— Start of EXCERPTED RECORDS —

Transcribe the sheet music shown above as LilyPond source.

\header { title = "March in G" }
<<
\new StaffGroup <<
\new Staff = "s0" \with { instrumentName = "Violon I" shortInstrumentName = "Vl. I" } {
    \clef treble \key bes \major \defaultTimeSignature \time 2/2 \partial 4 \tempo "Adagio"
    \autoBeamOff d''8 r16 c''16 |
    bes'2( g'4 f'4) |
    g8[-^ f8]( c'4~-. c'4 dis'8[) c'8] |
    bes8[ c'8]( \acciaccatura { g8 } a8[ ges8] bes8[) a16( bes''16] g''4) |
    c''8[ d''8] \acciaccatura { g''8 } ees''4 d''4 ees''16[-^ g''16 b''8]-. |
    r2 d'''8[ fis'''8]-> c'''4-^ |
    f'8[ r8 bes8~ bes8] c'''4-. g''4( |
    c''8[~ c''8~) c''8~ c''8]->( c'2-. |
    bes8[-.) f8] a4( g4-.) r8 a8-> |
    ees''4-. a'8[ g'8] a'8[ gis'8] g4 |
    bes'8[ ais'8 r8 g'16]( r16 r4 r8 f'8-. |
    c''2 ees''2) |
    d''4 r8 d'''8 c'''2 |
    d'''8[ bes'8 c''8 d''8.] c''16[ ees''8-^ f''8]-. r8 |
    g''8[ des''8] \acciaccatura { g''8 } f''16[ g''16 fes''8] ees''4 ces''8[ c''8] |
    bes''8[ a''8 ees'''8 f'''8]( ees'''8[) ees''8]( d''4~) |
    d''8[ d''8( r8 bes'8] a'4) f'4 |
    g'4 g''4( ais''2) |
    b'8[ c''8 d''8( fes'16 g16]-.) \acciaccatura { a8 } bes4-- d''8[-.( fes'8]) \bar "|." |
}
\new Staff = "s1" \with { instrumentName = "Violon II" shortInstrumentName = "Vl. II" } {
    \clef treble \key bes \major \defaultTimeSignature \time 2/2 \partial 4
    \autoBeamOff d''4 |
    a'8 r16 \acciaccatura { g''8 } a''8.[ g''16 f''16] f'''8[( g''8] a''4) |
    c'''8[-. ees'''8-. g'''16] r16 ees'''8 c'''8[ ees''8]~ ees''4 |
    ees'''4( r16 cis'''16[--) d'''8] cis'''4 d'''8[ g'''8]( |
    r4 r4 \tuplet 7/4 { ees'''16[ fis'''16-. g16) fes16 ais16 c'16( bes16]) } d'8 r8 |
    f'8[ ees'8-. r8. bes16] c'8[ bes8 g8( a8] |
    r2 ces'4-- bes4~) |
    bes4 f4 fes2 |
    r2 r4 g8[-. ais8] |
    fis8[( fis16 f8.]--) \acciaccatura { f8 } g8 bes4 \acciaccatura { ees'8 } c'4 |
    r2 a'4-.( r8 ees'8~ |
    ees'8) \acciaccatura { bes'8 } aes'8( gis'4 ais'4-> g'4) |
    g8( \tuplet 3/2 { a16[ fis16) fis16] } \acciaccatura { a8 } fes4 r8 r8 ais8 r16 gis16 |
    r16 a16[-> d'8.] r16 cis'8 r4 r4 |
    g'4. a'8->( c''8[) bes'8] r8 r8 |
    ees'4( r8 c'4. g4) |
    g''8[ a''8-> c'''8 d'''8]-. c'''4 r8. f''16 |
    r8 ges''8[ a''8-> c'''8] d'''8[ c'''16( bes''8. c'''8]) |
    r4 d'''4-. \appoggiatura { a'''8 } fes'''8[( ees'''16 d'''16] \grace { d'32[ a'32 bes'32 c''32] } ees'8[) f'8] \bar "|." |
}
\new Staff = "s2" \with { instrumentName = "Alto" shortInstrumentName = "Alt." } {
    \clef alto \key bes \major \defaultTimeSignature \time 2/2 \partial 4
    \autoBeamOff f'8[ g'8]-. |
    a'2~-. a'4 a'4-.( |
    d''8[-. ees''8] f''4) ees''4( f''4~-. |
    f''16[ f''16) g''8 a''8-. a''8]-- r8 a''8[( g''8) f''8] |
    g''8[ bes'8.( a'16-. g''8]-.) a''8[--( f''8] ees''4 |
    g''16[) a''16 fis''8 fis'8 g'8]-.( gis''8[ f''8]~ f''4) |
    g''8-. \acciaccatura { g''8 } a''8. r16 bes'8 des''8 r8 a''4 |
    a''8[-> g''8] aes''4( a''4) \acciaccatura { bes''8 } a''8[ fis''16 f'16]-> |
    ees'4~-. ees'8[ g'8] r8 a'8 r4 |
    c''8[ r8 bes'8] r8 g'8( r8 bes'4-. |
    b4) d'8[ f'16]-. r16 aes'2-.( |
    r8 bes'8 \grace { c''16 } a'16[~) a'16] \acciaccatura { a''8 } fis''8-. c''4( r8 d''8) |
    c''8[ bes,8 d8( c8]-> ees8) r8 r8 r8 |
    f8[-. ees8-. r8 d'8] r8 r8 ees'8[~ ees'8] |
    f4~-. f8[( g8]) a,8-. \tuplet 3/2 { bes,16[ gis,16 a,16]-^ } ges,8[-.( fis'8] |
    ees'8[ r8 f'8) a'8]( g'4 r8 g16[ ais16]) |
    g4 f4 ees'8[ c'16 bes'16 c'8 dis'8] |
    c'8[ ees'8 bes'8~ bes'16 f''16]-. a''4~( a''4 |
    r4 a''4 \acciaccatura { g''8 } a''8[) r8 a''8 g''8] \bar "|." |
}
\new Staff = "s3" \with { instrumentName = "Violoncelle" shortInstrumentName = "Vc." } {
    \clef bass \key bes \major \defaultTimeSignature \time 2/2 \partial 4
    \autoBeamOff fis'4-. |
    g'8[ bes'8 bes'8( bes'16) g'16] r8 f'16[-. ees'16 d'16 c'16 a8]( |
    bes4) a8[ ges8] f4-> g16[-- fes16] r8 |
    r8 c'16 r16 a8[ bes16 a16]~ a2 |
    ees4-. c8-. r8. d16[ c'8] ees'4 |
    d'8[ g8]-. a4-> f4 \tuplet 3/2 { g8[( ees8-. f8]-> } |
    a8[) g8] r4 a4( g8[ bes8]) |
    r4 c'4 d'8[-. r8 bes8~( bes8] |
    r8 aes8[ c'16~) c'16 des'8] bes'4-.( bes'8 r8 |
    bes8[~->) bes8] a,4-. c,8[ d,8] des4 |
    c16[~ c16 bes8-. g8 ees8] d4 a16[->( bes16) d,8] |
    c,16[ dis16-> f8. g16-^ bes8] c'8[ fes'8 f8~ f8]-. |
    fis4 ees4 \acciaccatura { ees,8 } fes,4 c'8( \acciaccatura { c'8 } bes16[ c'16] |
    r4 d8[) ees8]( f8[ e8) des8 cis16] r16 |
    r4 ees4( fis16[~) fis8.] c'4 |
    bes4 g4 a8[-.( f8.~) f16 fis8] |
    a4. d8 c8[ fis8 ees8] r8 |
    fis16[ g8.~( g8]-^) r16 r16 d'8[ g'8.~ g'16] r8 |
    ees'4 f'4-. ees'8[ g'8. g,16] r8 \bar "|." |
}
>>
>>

— End of EXCERPTED RECORDS —

Locate every line in the entries above that contains the string "time", and copy each such line in full.

    \clef treble \key bes \major \defaultTimeSignature \time 2/2 \partial 4 \tempo "Adagio"
    \clef treble \key bes \major \defaultTimeSignature \time 2/2 \partial 4
    \clef alto \key bes \major \defaultTimeSignature \time 2/2 \partial 4
    \clef bass \key bes \major \defaultTimeSignature \time 2/2 \partial 4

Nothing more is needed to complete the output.